— PROBLEM —
Set down exactly the lines below, starting at the one that contains "D3: LED (A N_7, K N_42) -> none" and ending at the one that contains "TR1: NPN (B", with both of those lines included and nothing else.

— DATA SECTION —
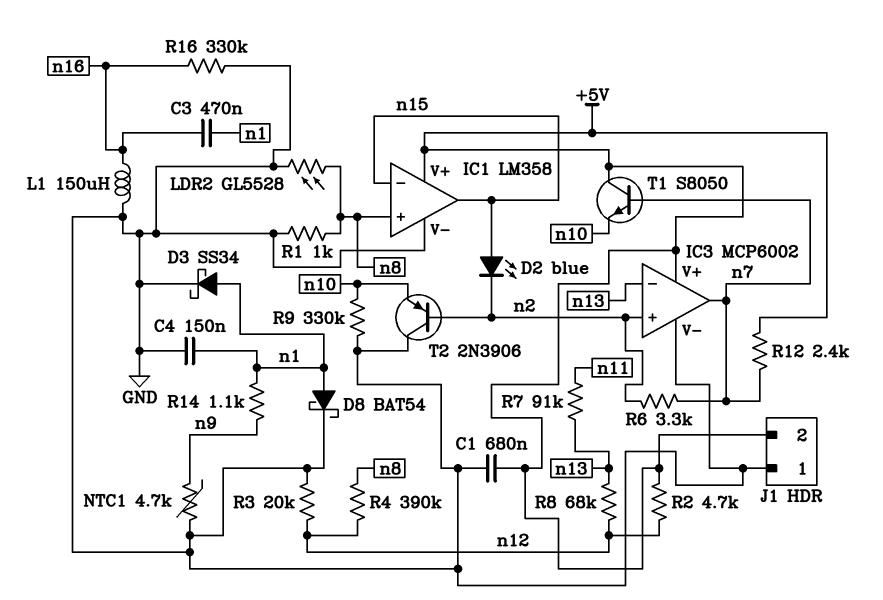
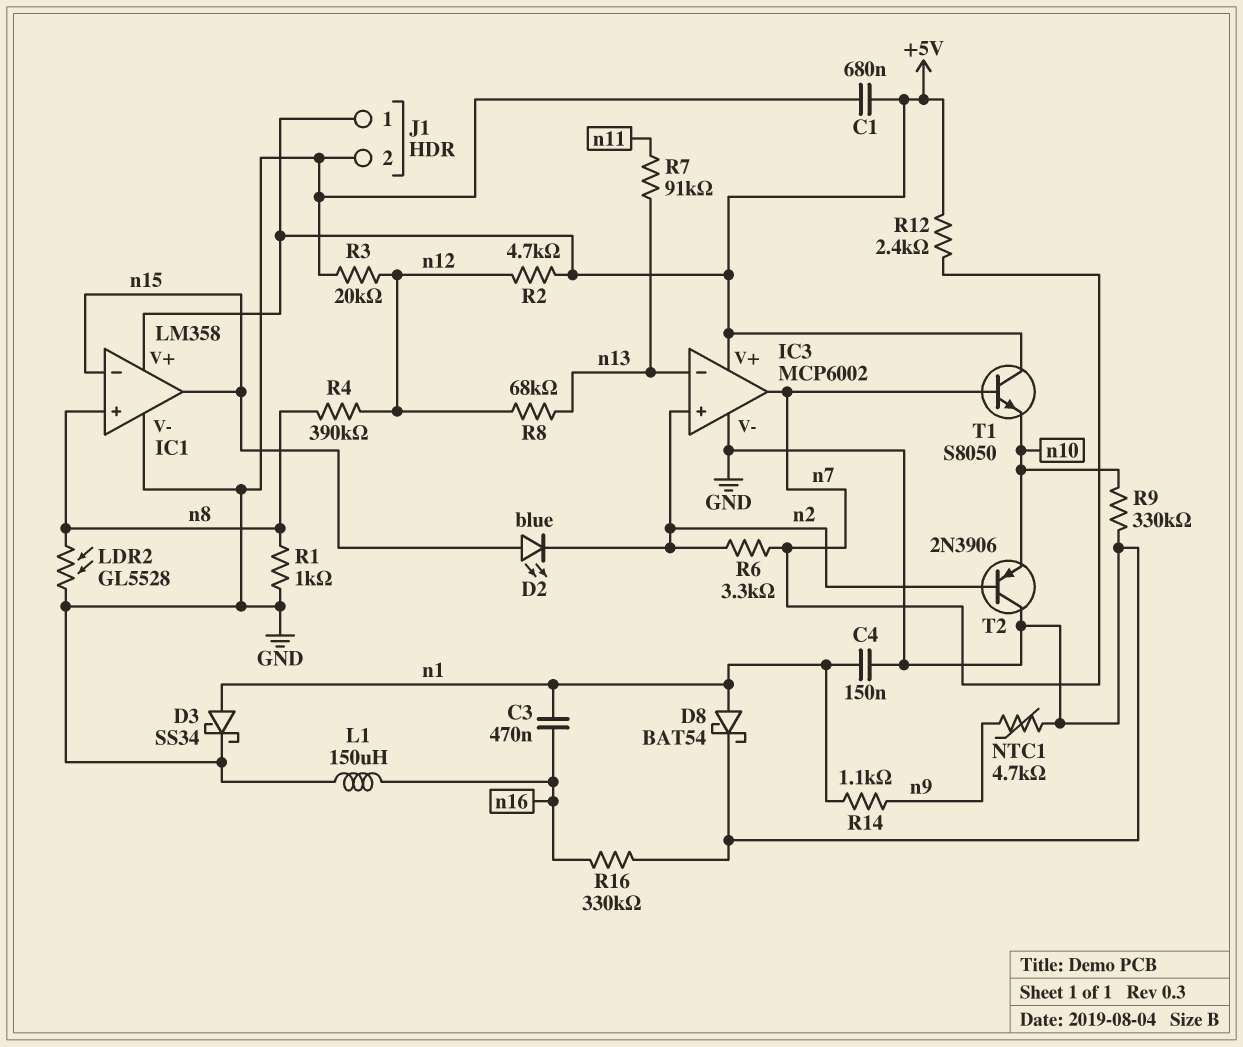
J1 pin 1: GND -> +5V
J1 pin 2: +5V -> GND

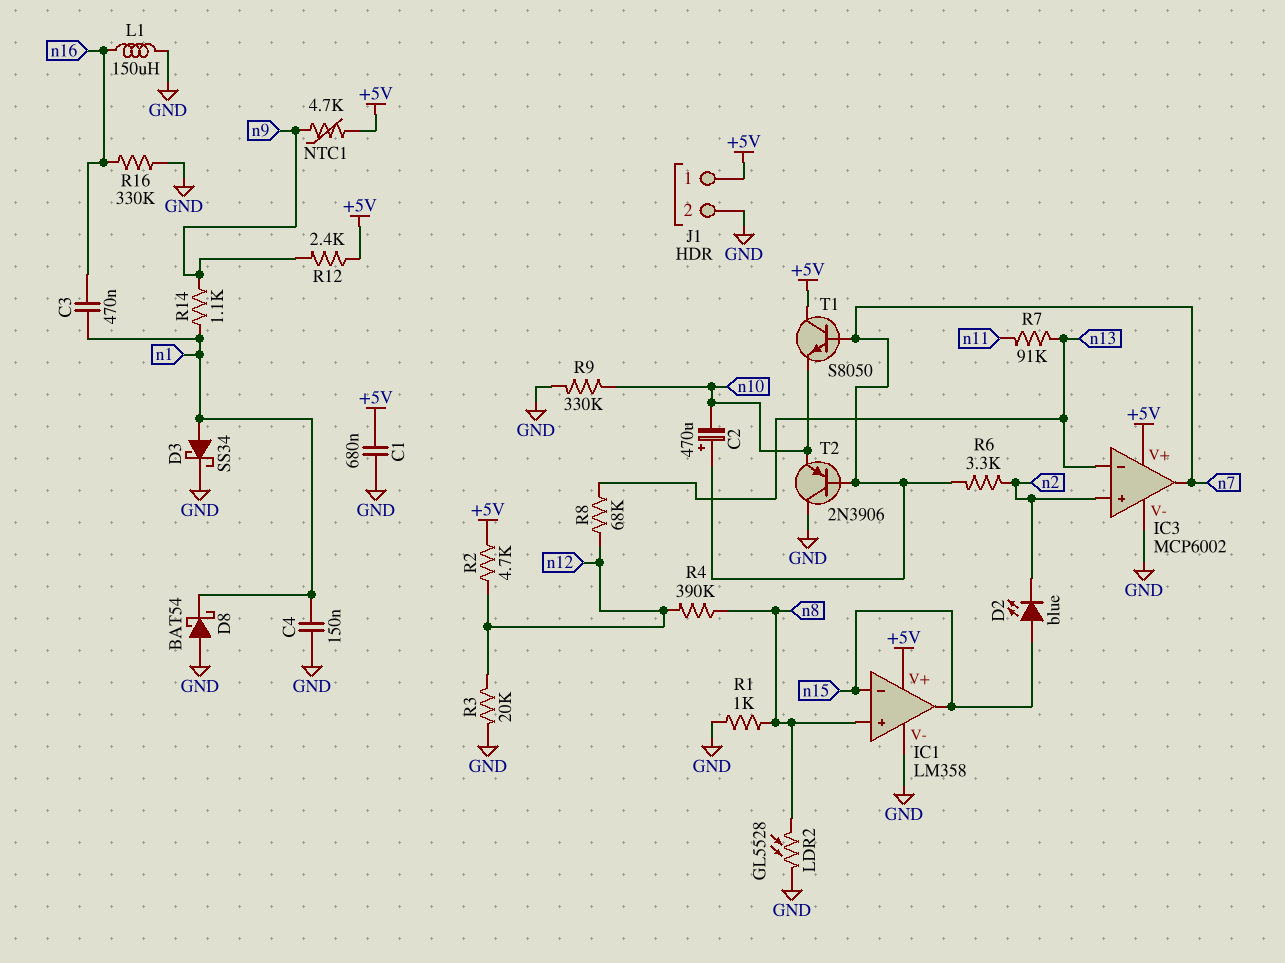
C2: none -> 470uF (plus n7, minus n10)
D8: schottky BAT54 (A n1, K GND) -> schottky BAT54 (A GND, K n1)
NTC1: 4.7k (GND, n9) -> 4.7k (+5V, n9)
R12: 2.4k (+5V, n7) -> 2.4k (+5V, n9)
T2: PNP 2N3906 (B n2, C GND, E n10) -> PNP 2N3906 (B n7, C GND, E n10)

--

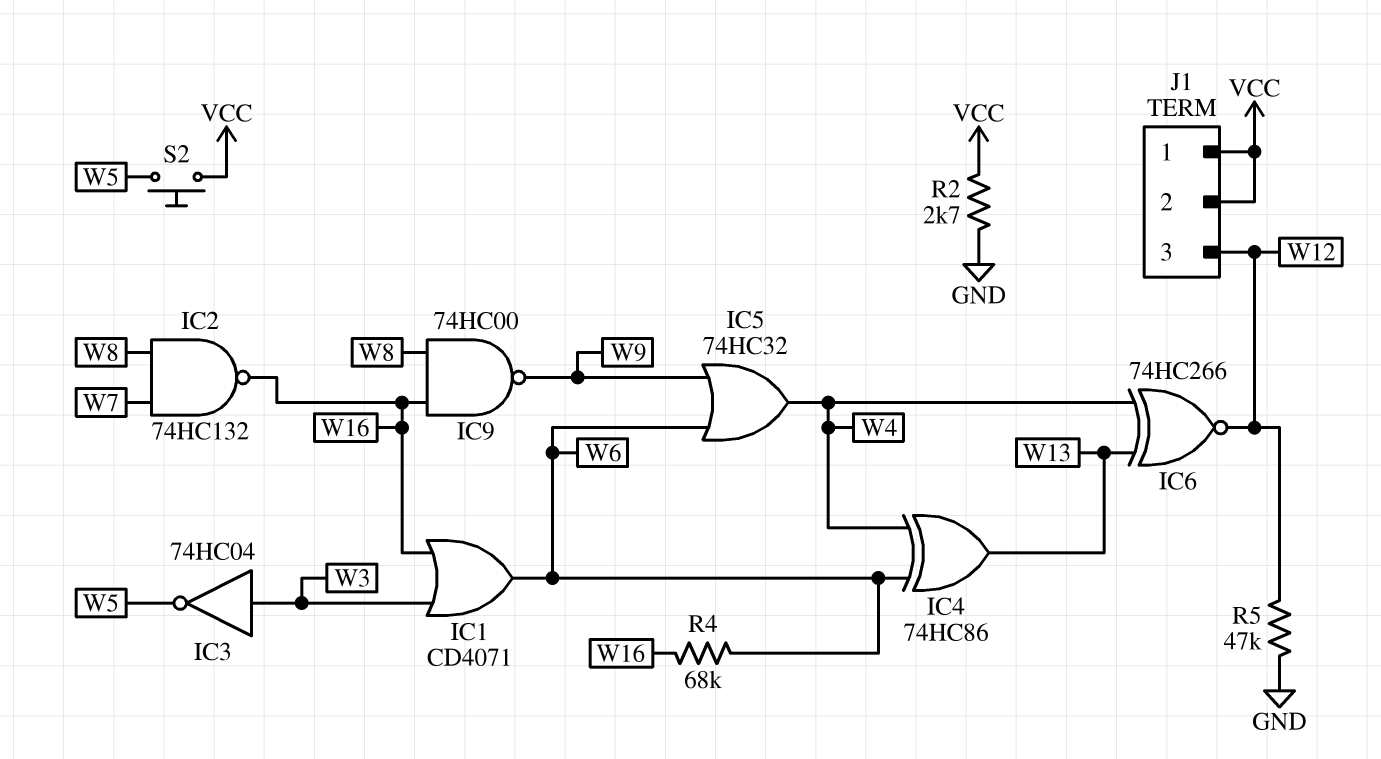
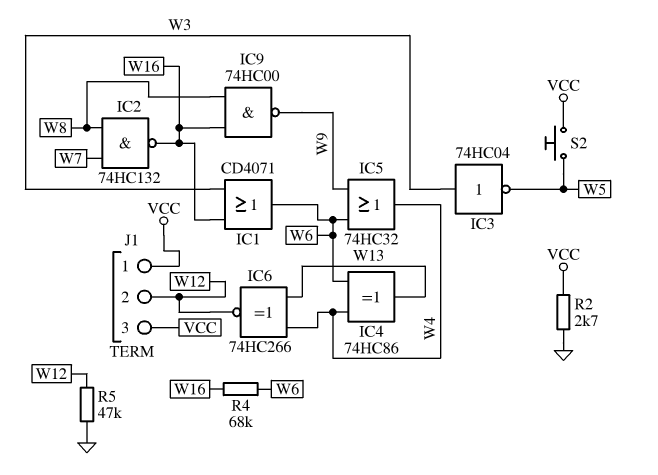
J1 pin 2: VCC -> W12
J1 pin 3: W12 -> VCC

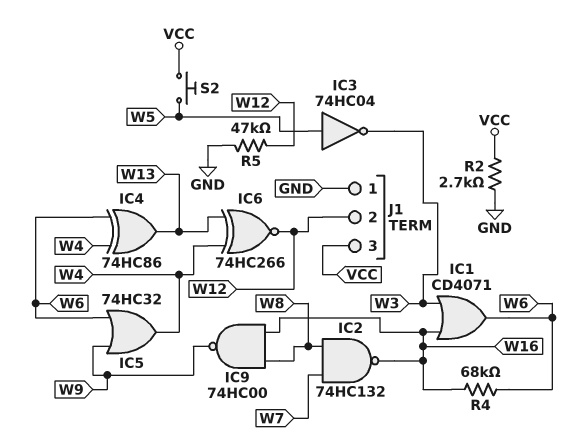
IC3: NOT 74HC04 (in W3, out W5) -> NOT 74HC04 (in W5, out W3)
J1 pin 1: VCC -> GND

==

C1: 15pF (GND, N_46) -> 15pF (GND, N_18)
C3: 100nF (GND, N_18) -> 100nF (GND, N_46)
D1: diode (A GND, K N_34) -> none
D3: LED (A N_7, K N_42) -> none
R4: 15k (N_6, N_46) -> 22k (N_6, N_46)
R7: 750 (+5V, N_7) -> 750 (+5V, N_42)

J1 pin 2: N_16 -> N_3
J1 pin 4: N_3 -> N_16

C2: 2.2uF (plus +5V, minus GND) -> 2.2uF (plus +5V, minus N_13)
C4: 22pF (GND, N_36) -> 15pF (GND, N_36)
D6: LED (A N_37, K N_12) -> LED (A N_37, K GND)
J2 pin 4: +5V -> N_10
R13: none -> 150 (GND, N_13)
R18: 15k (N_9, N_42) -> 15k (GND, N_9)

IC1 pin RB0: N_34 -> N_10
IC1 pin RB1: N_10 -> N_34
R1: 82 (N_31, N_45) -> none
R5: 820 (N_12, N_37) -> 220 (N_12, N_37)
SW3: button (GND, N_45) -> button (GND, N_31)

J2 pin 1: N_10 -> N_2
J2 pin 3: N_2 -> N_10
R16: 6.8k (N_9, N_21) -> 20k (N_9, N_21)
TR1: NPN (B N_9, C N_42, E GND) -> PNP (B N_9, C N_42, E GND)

— RESPONSE —
D3: LED (A N_7, K N_42) -> none
R4: 15k (N_6, N_46) -> 22k (N_6, N_46)
R7: 750 (+5V, N_7) -> 750 (+5V, N_42)

J1 pin 2: N_16 -> N_3
J1 pin 4: N_3 -> N_16

C2: 2.2uF (plus +5V, minus GND) -> 2.2uF (plus +5V, minus N_13)
C4: 22pF (GND, N_36) -> 15pF (GND, N_36)
D6: LED (A N_37, K N_12) -> LED (A N_37, K GND)
J2 pin 4: +5V -> N_10
R13: none -> 150 (GND, N_13)
R18: 15k (N_9, N_42) -> 15k (GND, N_9)

IC1 pin RB0: N_34 -> N_10
IC1 pin RB1: N_10 -> N_34
R1: 82 (N_31, N_45) -> none
R5: 820 (N_12, N_37) -> 220 (N_12, N_37)
SW3: button (GND, N_45) -> button (GND, N_31)

J2 pin 1: N_10 -> N_2
J2 pin 3: N_2 -> N_10
R16: 6.8k (N_9, N_21) -> 20k (N_9, N_21)
TR1: NPN (B N_9, C N_42, E GND) -> PNP (B N_9, C N_42, E GND)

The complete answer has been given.